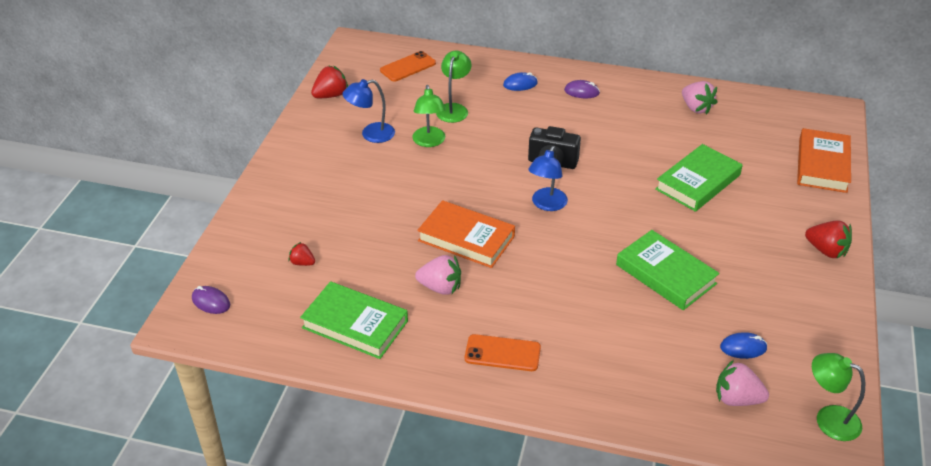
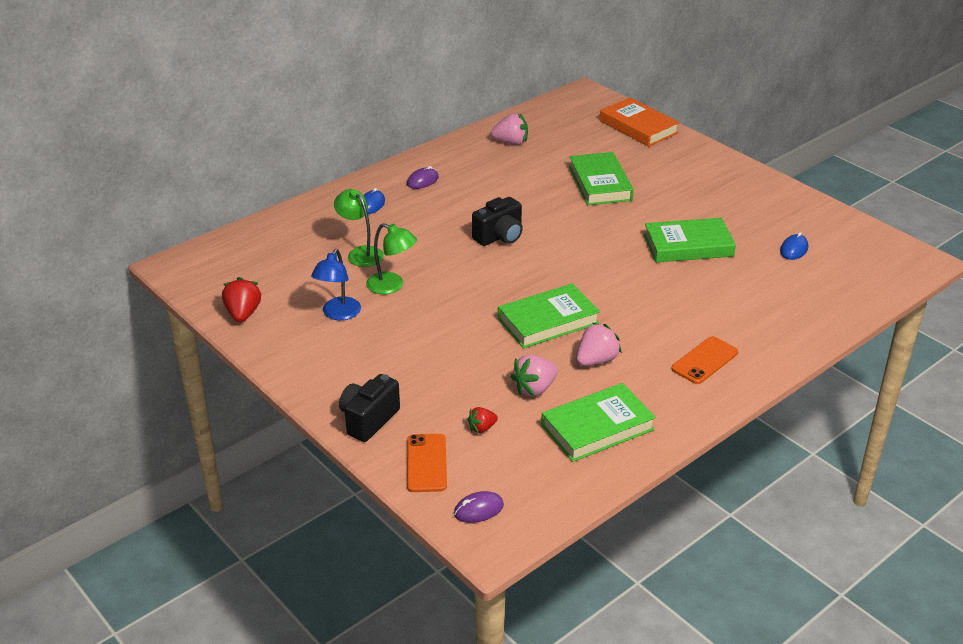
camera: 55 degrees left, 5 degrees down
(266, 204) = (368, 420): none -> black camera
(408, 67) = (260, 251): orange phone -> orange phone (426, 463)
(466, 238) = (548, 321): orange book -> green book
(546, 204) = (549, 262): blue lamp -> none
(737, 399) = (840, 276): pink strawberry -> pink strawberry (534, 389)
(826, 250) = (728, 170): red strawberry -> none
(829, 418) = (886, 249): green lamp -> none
—————
Problem to solve:
Restate the entries verbatim and exclude any pictures.

Solution for this problem:
camera: 55 degrees left, 5 degrees down
(266, 204) = (368, 420): none -> black camera
(408, 67) = (260, 251): orange phone -> orange phone (426, 463)
(466, 238) = (548, 321): orange book -> green book
(546, 204) = (549, 262): blue lamp -> none
(737, 399) = (840, 276): pink strawberry -> pink strawberry (534, 389)
(826, 250) = (728, 170): red strawberry -> none
(829, 418) = (886, 249): green lamp -> none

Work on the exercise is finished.